* MATERIAL FOR THE TASK:
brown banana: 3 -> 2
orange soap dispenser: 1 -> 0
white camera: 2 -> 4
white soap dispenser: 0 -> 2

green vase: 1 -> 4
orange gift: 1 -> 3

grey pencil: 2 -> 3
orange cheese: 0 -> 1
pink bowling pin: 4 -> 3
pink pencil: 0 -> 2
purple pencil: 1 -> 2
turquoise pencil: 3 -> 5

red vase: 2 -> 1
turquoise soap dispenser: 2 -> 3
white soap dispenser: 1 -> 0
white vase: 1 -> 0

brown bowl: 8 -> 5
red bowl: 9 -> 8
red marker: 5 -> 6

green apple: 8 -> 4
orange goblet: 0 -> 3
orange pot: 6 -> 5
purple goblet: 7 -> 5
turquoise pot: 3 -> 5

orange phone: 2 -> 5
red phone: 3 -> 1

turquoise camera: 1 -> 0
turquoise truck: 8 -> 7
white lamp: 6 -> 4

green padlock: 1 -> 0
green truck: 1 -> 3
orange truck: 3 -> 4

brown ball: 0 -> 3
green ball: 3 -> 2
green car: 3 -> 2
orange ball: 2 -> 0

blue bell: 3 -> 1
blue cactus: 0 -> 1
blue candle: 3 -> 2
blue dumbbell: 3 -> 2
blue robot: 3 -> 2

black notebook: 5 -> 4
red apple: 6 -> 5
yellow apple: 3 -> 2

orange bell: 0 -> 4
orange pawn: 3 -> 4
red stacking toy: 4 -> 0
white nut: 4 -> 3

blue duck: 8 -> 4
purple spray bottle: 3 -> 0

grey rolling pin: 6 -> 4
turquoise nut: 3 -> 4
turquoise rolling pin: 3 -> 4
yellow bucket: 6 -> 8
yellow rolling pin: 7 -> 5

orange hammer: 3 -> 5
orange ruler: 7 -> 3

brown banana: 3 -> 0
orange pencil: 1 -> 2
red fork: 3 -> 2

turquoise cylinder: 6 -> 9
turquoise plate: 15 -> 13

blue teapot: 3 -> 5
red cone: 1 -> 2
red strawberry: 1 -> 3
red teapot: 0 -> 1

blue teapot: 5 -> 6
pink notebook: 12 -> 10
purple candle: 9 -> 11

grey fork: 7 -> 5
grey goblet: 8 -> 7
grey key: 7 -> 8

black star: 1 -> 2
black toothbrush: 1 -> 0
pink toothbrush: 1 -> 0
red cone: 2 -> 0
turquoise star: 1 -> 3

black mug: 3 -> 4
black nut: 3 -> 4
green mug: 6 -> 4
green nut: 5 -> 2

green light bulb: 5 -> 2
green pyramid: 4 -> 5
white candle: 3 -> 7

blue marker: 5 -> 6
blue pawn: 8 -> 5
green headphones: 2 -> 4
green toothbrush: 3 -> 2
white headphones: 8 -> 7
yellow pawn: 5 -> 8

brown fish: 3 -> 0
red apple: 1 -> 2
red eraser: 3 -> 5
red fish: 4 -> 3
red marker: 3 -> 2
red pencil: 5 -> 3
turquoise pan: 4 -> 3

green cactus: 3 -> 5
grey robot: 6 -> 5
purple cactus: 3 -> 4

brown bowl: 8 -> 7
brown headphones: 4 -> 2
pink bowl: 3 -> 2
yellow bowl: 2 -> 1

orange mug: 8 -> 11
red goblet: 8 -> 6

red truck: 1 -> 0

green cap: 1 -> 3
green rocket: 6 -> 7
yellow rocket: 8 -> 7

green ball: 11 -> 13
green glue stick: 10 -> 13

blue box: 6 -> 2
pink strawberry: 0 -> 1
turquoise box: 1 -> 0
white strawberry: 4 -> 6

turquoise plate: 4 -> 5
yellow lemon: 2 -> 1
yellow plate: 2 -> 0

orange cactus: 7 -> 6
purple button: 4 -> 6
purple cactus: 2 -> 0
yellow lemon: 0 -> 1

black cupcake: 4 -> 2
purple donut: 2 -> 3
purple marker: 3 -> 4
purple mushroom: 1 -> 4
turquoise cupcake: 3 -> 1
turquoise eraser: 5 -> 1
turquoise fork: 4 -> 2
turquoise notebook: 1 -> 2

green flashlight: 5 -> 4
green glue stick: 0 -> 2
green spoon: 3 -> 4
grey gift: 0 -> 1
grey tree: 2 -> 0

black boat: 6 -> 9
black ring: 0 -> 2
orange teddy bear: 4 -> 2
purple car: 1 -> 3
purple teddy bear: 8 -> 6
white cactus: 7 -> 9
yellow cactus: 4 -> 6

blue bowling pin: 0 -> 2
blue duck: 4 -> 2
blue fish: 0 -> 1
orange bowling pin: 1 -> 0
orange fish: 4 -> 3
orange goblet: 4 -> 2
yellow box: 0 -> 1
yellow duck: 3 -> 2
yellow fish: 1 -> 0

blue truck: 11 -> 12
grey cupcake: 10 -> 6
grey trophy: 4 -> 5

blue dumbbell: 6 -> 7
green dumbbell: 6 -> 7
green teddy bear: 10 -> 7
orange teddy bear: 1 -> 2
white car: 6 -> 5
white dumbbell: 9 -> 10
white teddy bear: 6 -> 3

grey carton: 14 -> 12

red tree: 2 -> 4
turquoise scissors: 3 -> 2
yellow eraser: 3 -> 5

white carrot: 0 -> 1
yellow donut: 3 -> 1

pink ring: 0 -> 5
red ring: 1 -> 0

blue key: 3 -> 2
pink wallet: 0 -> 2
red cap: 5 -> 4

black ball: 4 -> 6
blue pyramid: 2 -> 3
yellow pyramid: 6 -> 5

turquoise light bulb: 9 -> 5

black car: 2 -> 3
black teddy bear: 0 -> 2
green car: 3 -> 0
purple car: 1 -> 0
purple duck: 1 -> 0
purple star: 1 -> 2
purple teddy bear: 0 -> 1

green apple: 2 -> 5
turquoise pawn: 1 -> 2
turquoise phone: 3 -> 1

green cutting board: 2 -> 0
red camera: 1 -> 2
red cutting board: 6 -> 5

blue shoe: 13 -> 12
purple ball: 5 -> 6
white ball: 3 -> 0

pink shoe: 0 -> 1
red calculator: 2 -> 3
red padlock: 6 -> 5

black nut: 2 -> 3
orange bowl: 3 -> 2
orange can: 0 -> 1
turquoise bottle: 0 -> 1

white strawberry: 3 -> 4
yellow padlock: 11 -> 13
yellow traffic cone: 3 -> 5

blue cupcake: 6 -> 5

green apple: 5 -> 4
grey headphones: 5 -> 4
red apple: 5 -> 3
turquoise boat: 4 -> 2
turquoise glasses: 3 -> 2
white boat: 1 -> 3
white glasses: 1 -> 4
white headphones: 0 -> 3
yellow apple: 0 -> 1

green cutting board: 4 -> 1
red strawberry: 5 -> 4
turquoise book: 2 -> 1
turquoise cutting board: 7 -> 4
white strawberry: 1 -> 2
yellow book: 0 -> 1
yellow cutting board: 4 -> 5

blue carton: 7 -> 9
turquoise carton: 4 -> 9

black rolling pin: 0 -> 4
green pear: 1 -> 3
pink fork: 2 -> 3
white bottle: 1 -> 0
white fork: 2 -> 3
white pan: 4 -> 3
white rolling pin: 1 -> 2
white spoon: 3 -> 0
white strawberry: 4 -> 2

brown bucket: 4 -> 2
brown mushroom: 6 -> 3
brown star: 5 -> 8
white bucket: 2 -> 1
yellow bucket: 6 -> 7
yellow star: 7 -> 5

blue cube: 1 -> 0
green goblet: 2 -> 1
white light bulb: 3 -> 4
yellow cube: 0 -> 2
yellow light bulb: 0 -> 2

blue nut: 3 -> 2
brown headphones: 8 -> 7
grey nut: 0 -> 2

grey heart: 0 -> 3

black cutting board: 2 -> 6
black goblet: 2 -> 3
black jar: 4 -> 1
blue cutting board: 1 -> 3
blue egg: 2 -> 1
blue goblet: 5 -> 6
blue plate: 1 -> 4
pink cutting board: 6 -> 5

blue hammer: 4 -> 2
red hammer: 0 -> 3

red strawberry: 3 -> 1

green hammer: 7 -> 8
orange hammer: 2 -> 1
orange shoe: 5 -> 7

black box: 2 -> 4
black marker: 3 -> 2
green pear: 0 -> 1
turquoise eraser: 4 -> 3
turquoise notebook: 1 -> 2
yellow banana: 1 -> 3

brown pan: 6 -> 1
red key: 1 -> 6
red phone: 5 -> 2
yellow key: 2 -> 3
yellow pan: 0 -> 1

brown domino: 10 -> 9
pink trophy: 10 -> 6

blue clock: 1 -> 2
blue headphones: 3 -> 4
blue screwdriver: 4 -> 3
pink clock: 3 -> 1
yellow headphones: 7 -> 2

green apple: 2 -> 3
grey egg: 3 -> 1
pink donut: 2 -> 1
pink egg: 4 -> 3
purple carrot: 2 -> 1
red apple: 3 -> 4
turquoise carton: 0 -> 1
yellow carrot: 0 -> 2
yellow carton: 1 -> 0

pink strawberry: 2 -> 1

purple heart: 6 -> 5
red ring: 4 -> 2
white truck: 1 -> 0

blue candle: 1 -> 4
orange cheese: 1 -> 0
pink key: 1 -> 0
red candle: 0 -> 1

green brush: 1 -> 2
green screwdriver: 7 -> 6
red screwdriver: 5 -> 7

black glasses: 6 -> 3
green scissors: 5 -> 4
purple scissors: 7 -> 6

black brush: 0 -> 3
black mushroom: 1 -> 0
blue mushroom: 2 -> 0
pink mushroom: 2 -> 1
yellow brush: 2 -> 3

* TASK TO CARRY OUT:
Nothing but the lines from the beginning of the records through the line with "grey robot: 6 -> 5" should appear, each printed exactly.

* ANSWER TO THIS PROBLEM:
brown banana: 3 -> 2
orange soap dispenser: 1 -> 0
white camera: 2 -> 4
white soap dispenser: 0 -> 2

green vase: 1 -> 4
orange gift: 1 -> 3

grey pencil: 2 -> 3
orange cheese: 0 -> 1
pink bowling pin: 4 -> 3
pink pencil: 0 -> 2
purple pencil: 1 -> 2
turquoise pencil: 3 -> 5

red vase: 2 -> 1
turquoise soap dispenser: 2 -> 3
white soap dispenser: 1 -> 0
white vase: 1 -> 0

brown bowl: 8 -> 5
red bowl: 9 -> 8
red marker: 5 -> 6

green apple: 8 -> 4
orange goblet: 0 -> 3
orange pot: 6 -> 5
purple goblet: 7 -> 5
turquoise pot: 3 -> 5

orange phone: 2 -> 5
red phone: 3 -> 1

turquoise camera: 1 -> 0
turquoise truck: 8 -> 7
white lamp: 6 -> 4

green padlock: 1 -> 0
green truck: 1 -> 3
orange truck: 3 -> 4

brown ball: 0 -> 3
green ball: 3 -> 2
green car: 3 -> 2
orange ball: 2 -> 0

blue bell: 3 -> 1
blue cactus: 0 -> 1
blue candle: 3 -> 2
blue dumbbell: 3 -> 2
blue robot: 3 -> 2

black notebook: 5 -> 4
red apple: 6 -> 5
yellow apple: 3 -> 2

orange bell: 0 -> 4
orange pawn: 3 -> 4
red stacking toy: 4 -> 0
white nut: 4 -> 3

blue duck: 8 -> 4
purple spray bottle: 3 -> 0

grey rolling pin: 6 -> 4
turquoise nut: 3 -> 4
turquoise rolling pin: 3 -> 4
yellow bucket: 6 -> 8
yellow rolling pin: 7 -> 5

orange hammer: 3 -> 5
orange ruler: 7 -> 3

brown banana: 3 -> 0
orange pencil: 1 -> 2
red fork: 3 -> 2

turquoise cylinder: 6 -> 9
turquoise plate: 15 -> 13

blue teapot: 3 -> 5
red cone: 1 -> 2
red strawberry: 1 -> 3
red teapot: 0 -> 1

blue teapot: 5 -> 6
pink notebook: 12 -> 10
purple candle: 9 -> 11

grey fork: 7 -> 5
grey goblet: 8 -> 7
grey key: 7 -> 8

black star: 1 -> 2
black toothbrush: 1 -> 0
pink toothbrush: 1 -> 0
red cone: 2 -> 0
turquoise star: 1 -> 3

black mug: 3 -> 4
black nut: 3 -> 4
green mug: 6 -> 4
green nut: 5 -> 2

green light bulb: 5 -> 2
green pyramid: 4 -> 5
white candle: 3 -> 7

blue marker: 5 -> 6
blue pawn: 8 -> 5
green headphones: 2 -> 4
green toothbrush: 3 -> 2
white headphones: 8 -> 7
yellow pawn: 5 -> 8

brown fish: 3 -> 0
red apple: 1 -> 2
red eraser: 3 -> 5
red fish: 4 -> 3
red marker: 3 -> 2
red pencil: 5 -> 3
turquoise pan: 4 -> 3

green cactus: 3 -> 5
grey robot: 6 -> 5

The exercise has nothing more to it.